==== Dataset ====

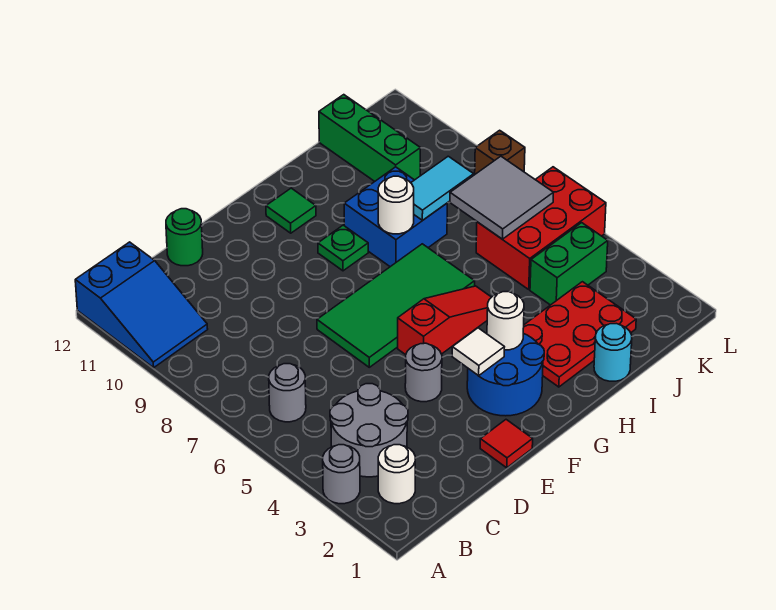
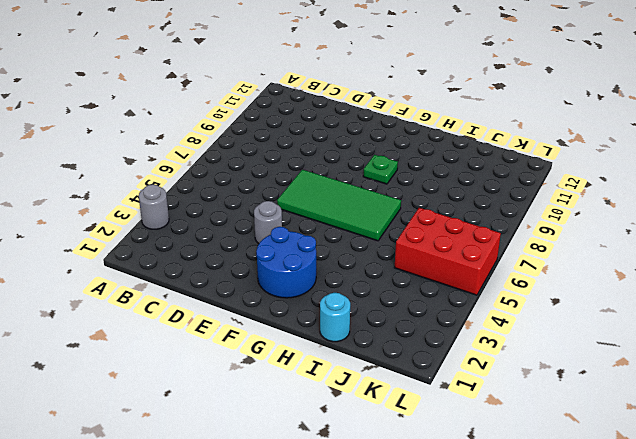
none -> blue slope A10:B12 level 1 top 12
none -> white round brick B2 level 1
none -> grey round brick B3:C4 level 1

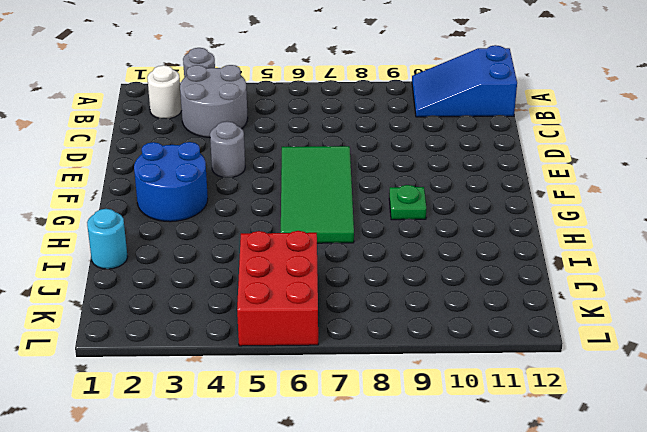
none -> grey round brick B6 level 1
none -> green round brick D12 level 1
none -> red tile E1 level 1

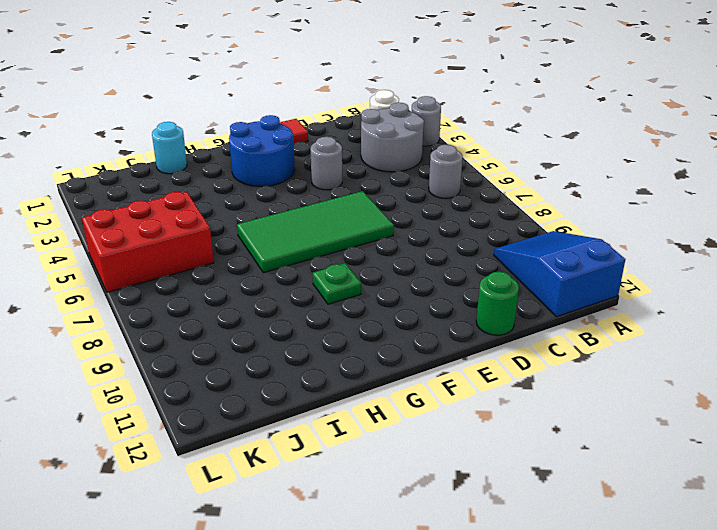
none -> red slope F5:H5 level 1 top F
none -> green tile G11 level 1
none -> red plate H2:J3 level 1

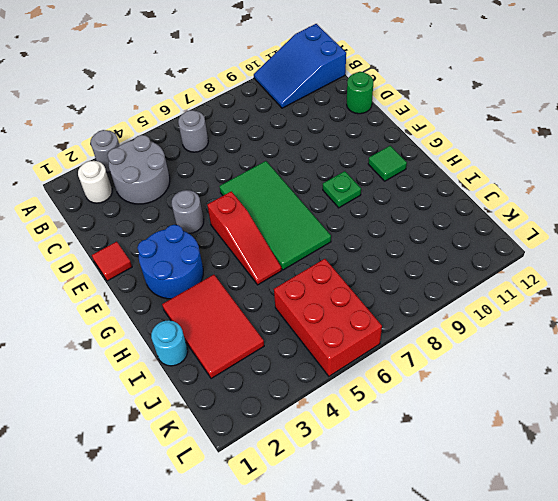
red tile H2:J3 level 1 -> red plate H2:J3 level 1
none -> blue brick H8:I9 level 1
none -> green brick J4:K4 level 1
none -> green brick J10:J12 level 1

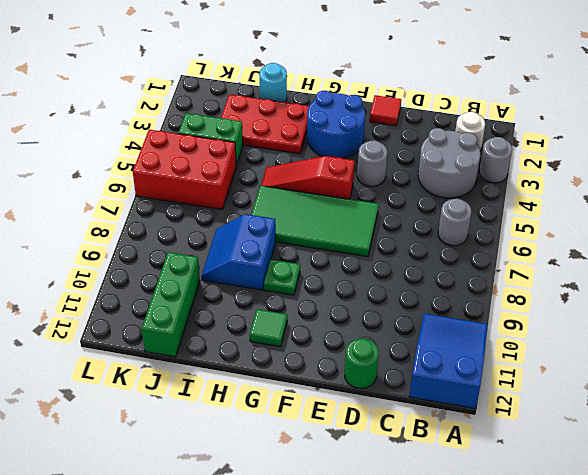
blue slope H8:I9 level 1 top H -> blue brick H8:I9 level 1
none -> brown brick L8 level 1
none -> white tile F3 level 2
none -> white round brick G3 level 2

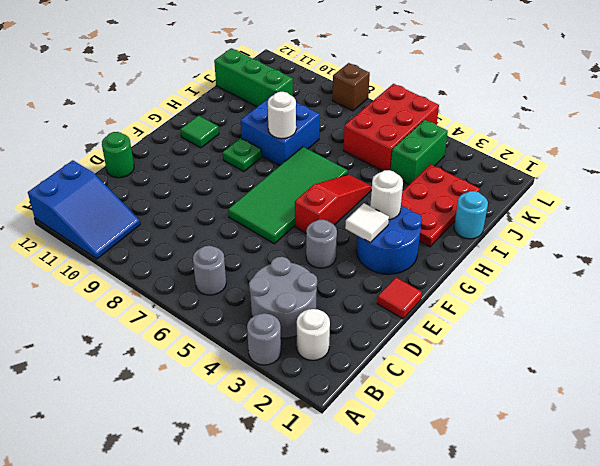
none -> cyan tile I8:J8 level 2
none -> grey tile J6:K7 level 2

====
==== Dataset ====

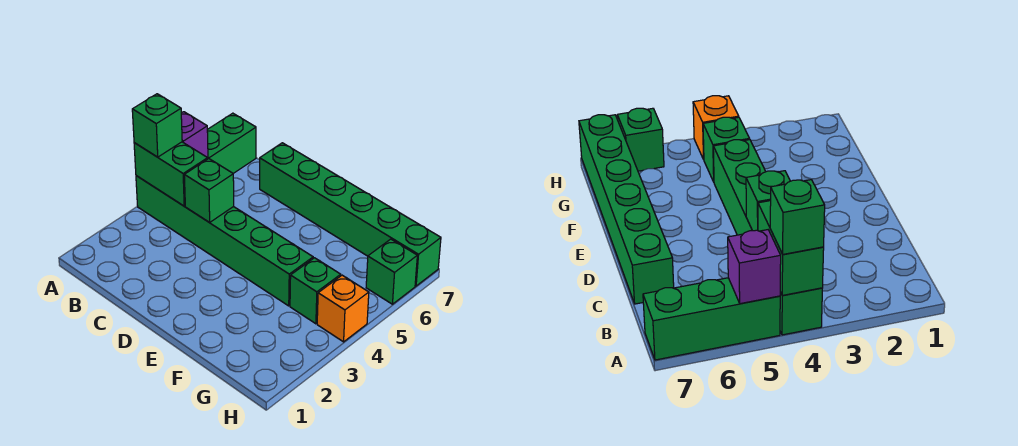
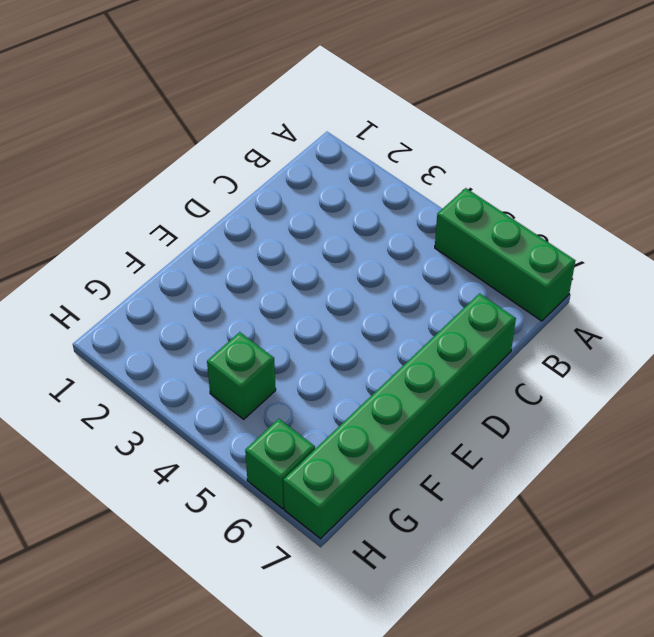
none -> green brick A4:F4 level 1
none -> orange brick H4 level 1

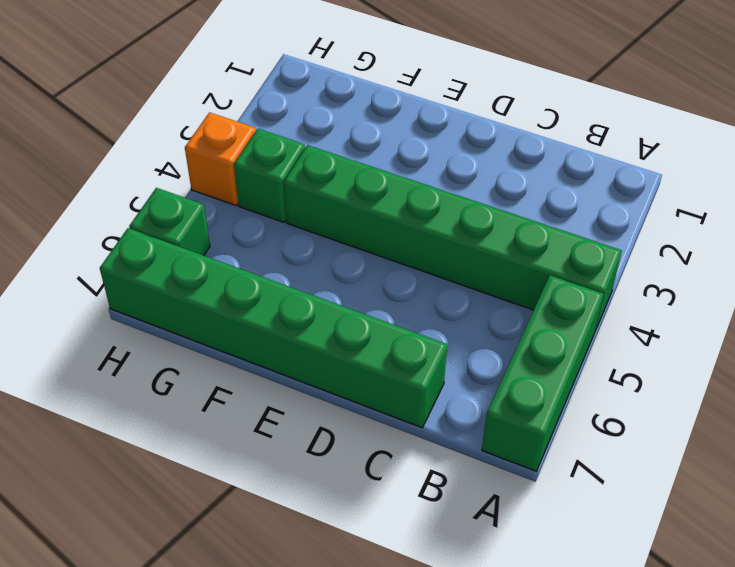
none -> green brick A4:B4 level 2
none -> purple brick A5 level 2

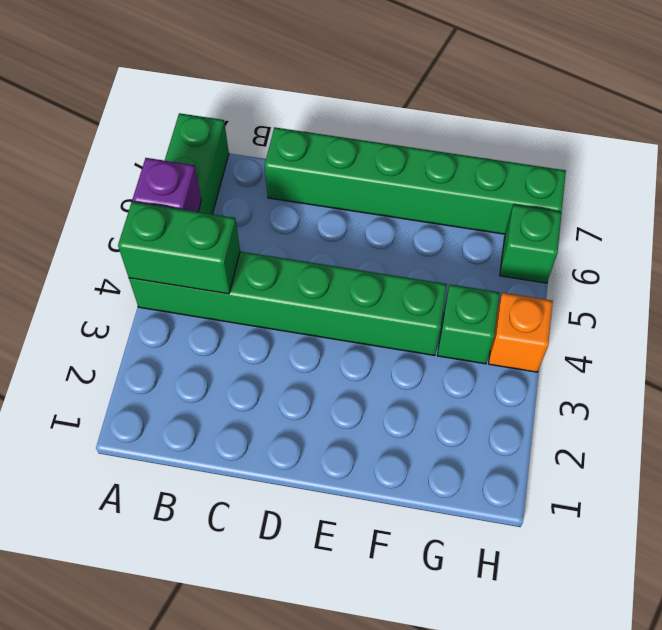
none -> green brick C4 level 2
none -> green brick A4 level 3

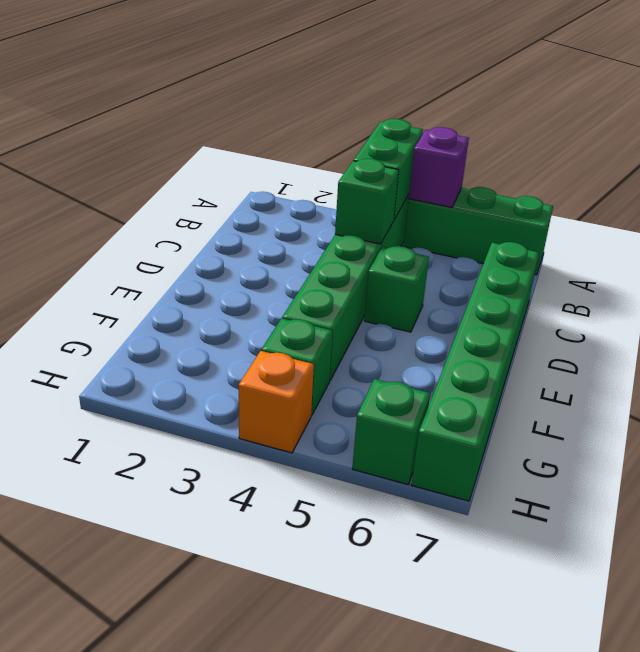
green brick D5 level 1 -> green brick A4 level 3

====

Using the records above, repeat exactly the run of lines that starts with the line with "none -> white round brick G3 level 2" and goes on through the line with "none -> grey tile J6:K7 level 2"; omit each picture.

> **Result of this task**
none -> white round brick G3 level 2

none -> cyan tile I8:J8 level 2
none -> grey tile J6:K7 level 2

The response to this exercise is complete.